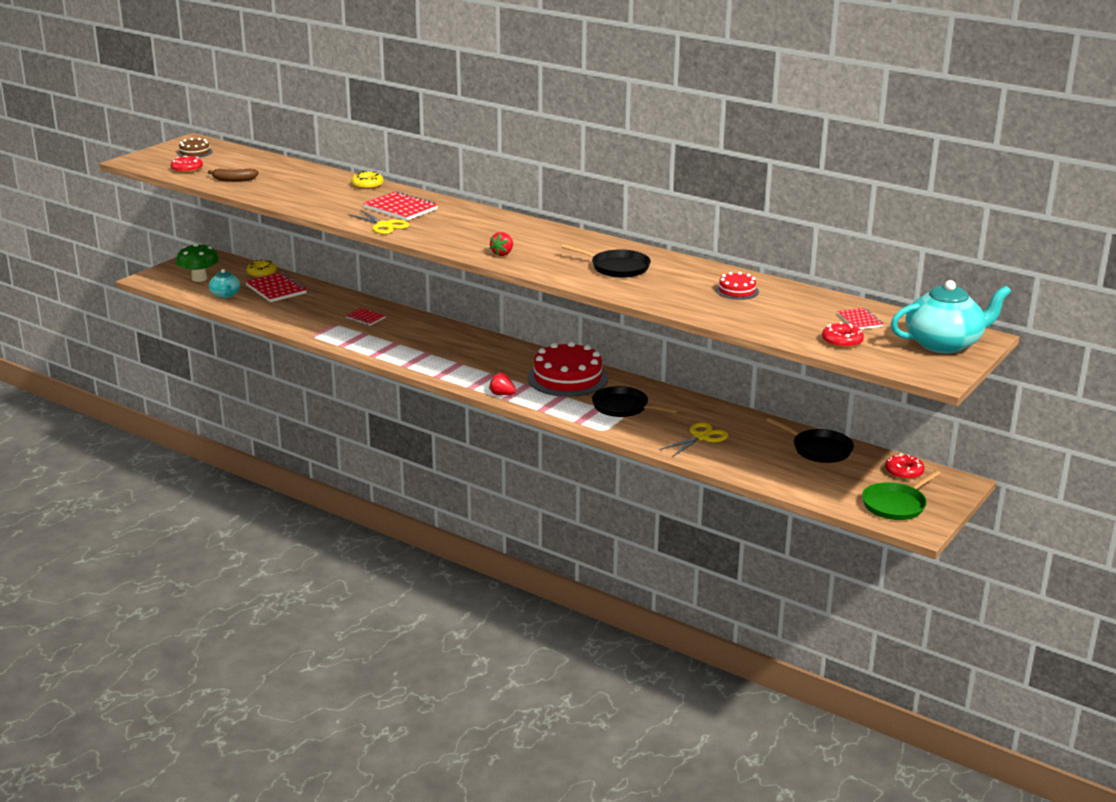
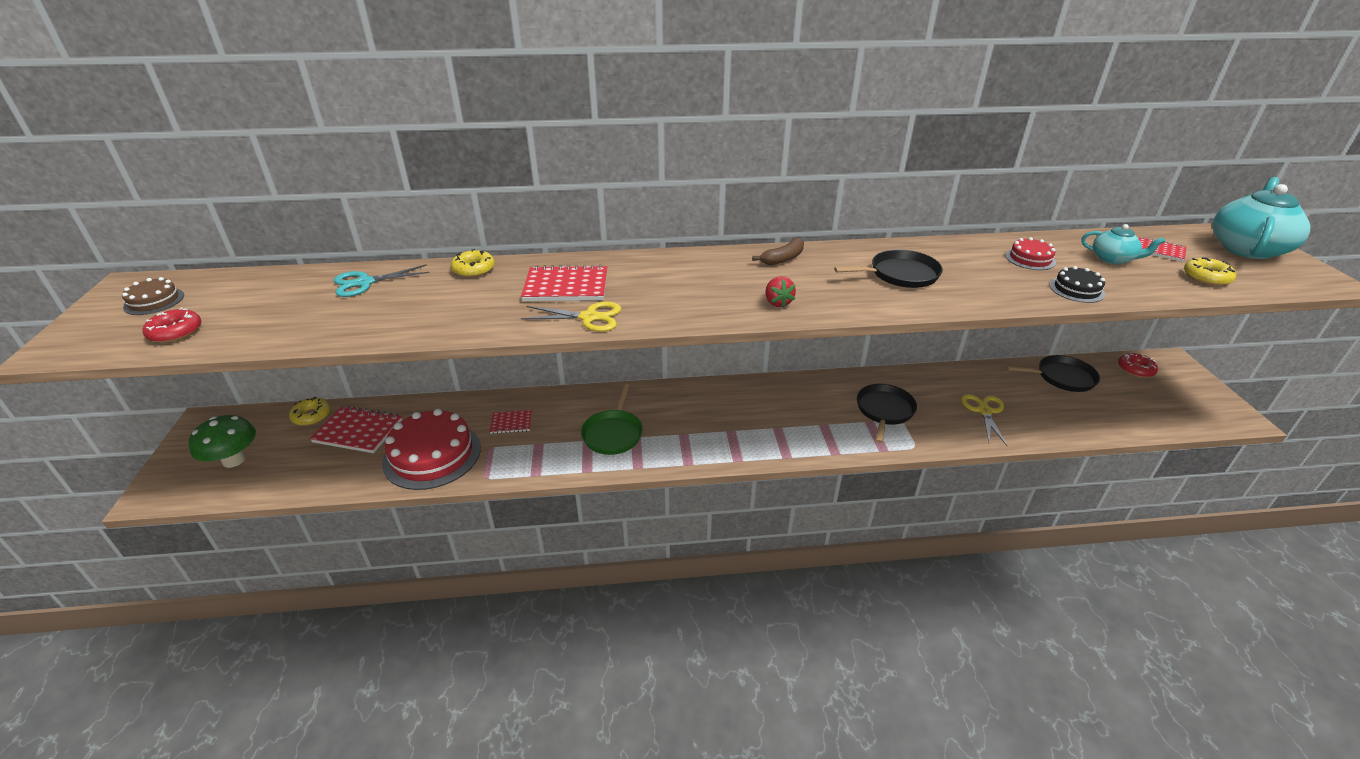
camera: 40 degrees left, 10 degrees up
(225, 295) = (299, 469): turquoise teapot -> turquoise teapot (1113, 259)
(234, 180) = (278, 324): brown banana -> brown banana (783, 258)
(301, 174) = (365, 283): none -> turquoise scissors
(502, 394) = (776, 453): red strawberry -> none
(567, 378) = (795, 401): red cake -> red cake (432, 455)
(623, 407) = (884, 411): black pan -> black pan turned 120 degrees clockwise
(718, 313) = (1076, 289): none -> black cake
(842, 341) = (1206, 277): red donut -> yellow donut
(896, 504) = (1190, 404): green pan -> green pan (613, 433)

==

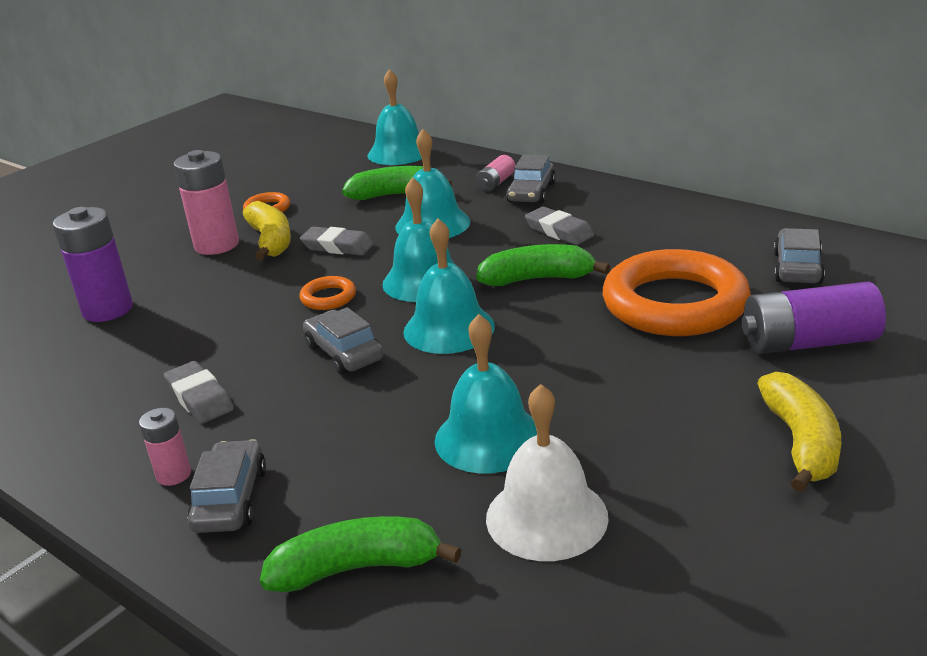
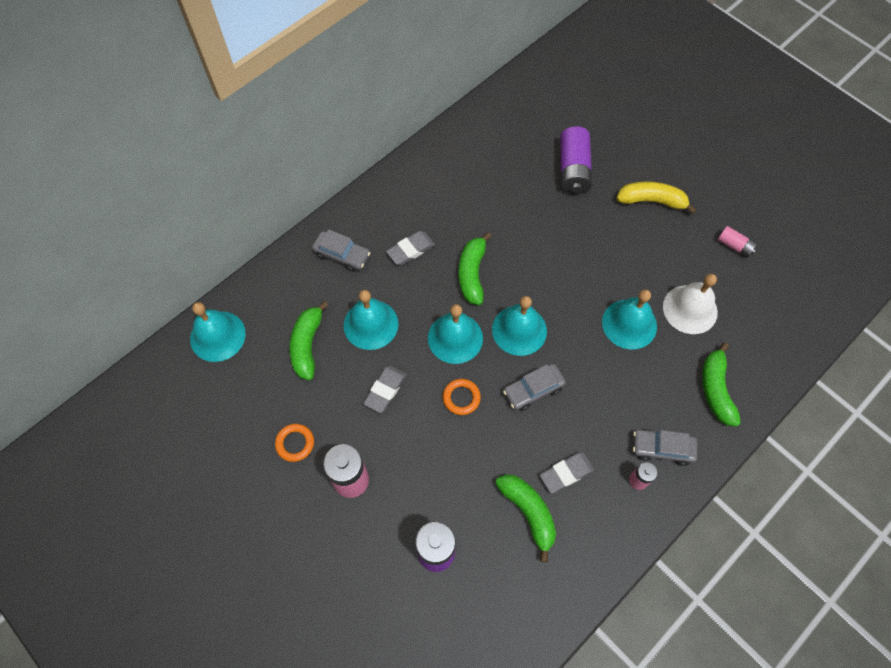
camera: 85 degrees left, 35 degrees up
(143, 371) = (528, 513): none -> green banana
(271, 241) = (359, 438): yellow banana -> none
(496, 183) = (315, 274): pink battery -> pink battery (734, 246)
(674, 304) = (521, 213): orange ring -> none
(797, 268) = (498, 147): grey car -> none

* * *

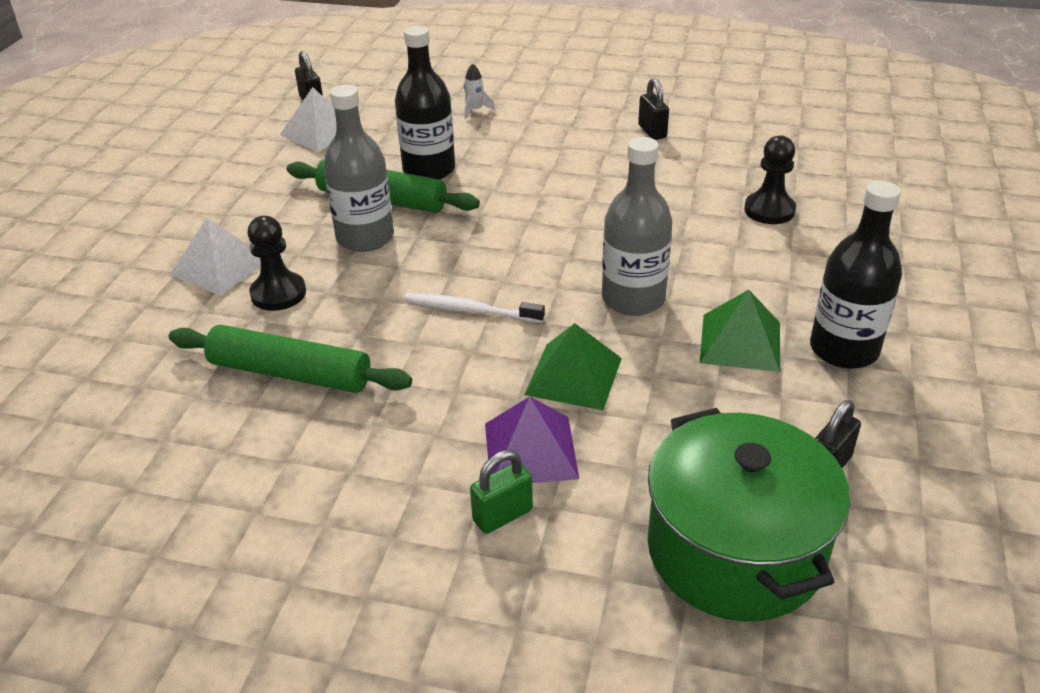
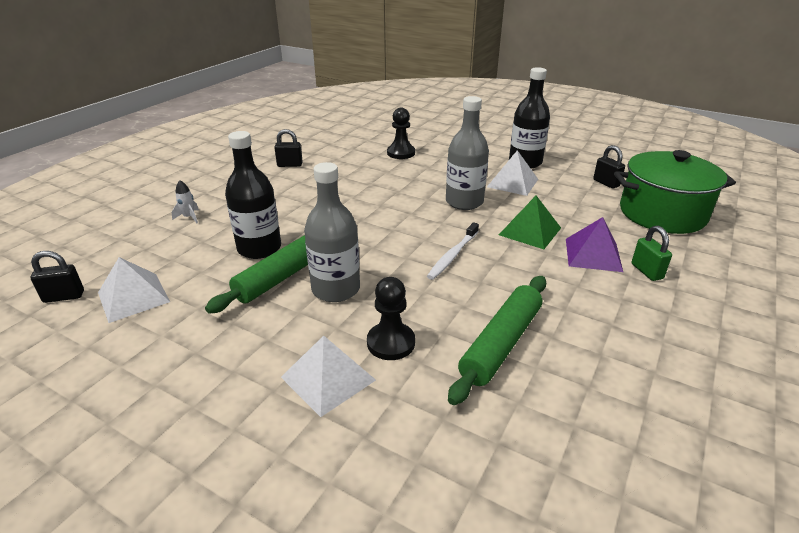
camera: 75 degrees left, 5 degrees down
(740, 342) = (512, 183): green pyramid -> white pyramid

• _What needs to be done_
Find the word "degrees" in the material, then list each line that holds it.

• _Solution for this problem_
camera: 40 degrees left, 10 degrees up
(623, 407) = (884, 411): black pan -> black pan turned 120 degrees clockwise
camera: 85 degrees left, 35 degrees up
camera: 75 degrees left, 5 degrees down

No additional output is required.